_Data extracts_
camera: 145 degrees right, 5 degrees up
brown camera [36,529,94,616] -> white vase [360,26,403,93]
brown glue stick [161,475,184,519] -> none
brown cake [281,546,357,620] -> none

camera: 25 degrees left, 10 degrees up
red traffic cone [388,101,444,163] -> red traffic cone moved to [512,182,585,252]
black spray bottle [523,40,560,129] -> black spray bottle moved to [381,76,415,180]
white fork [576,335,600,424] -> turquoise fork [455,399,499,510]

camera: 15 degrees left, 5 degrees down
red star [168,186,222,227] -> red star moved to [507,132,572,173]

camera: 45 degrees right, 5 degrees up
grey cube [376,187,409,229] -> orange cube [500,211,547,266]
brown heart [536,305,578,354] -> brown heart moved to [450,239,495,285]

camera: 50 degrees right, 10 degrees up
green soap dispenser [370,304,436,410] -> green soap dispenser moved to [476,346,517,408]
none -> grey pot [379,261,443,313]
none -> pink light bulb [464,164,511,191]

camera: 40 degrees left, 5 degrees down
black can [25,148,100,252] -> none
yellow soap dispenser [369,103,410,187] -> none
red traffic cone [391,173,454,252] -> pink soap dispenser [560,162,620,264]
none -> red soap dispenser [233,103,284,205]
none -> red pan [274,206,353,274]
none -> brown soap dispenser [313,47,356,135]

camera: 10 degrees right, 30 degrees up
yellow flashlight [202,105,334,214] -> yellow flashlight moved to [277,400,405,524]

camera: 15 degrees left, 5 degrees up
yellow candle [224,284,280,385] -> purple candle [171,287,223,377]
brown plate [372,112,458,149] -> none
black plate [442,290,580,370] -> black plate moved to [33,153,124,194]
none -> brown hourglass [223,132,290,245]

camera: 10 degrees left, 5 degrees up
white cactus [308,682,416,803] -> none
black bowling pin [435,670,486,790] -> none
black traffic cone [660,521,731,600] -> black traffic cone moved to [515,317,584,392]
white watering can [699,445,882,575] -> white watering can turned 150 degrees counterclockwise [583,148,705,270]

_Task item_
All that is required is the number of lines in the data above that contain the word "brown".

_Response to the exercise_
7